> **WORK INSTRUCTIONS**
All that should come back is the lines of the data below from the one containing "camera: 95 degrees right, 5 degrees down" to the one containing "(589, 148) = (516, 165): none -> green banana", inclusive, exactly as they stand.

(SOURCE MATERIAL)

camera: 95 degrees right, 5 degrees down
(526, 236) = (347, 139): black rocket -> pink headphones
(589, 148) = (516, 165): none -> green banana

(End SOURCE MATERIAL)
(SOURCE MATERIAL)

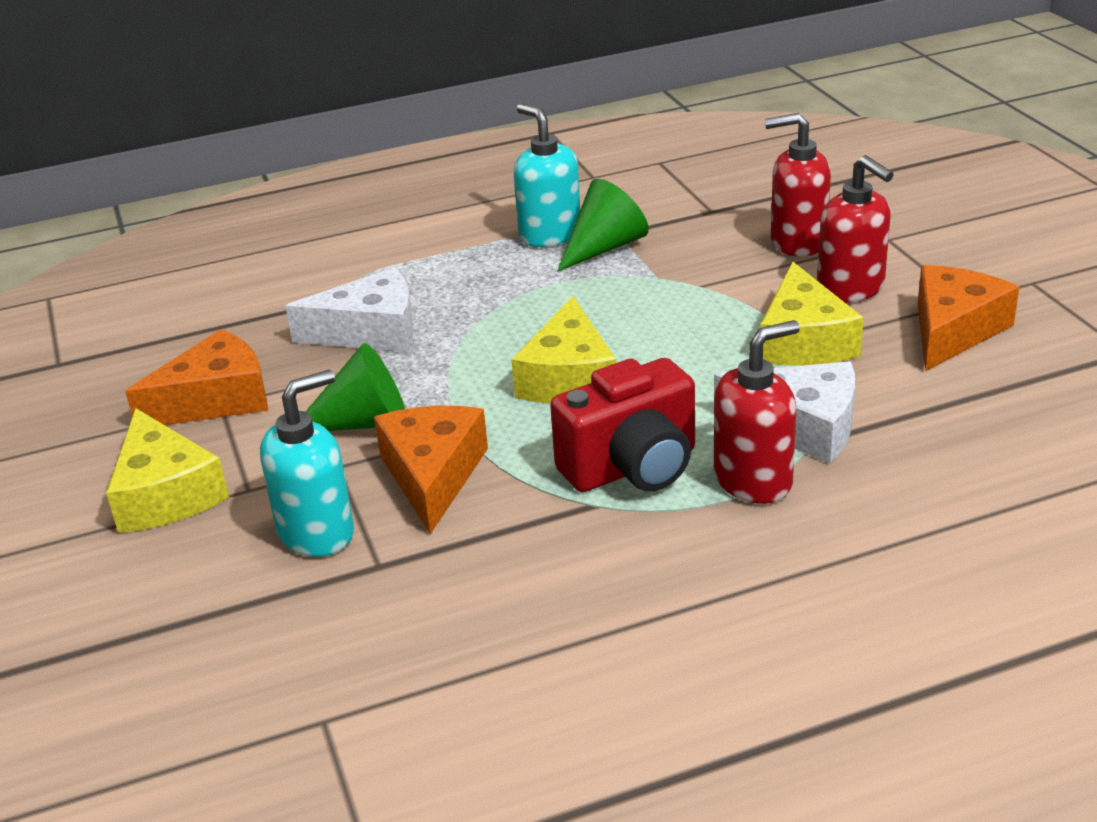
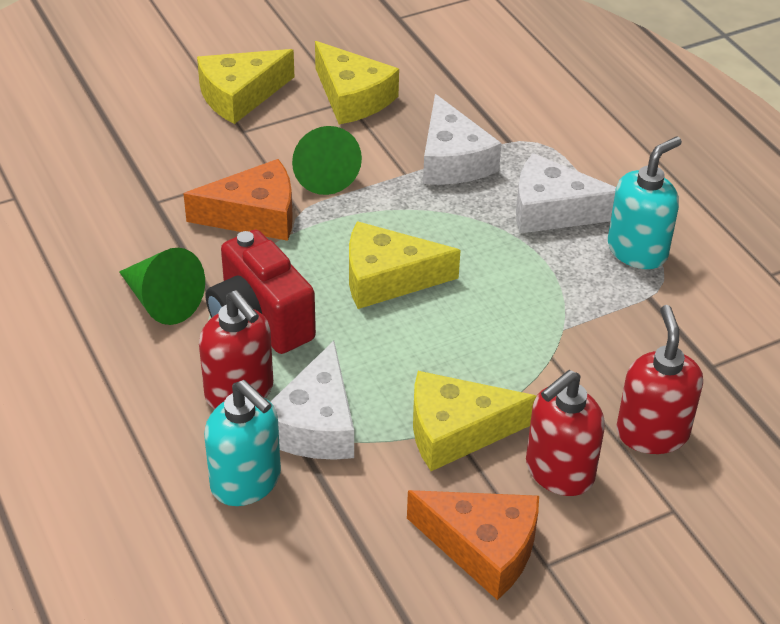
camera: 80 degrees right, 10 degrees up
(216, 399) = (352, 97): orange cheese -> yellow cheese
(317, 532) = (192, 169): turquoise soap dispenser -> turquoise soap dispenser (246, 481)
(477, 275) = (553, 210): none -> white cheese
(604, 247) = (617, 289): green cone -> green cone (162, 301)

(End SOURCE MATERIAL)
(SOURCE MATERIAL)

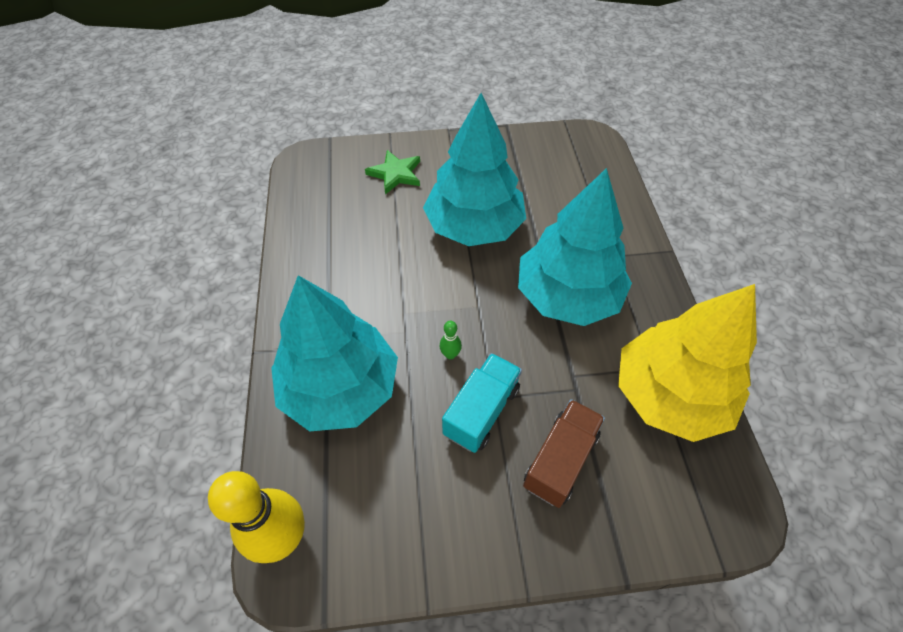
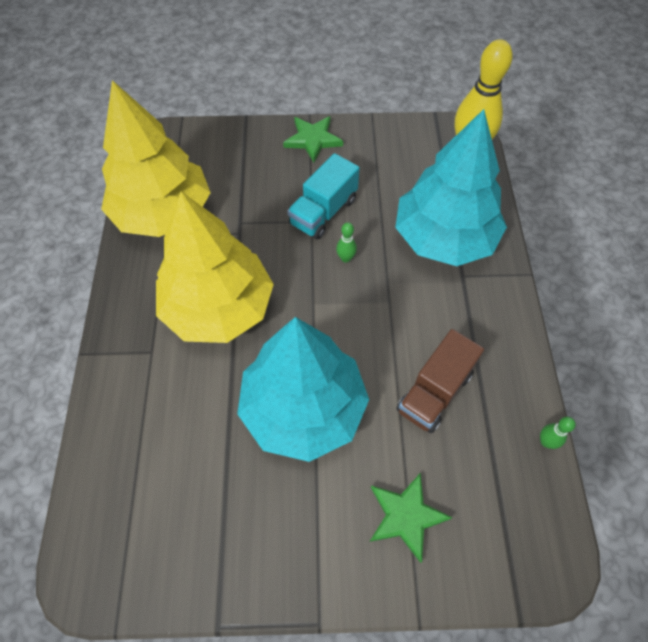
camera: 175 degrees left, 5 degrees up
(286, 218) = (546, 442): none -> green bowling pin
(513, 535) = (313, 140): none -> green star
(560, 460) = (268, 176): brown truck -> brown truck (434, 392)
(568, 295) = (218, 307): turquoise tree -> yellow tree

(End SOURCE MATERIAL)

> **TASK RESPONSE**
camera: 95 degrees right, 5 degrees down
(526, 236) = (347, 139): black rocket -> pink headphones
(589, 148) = (516, 165): none -> green banana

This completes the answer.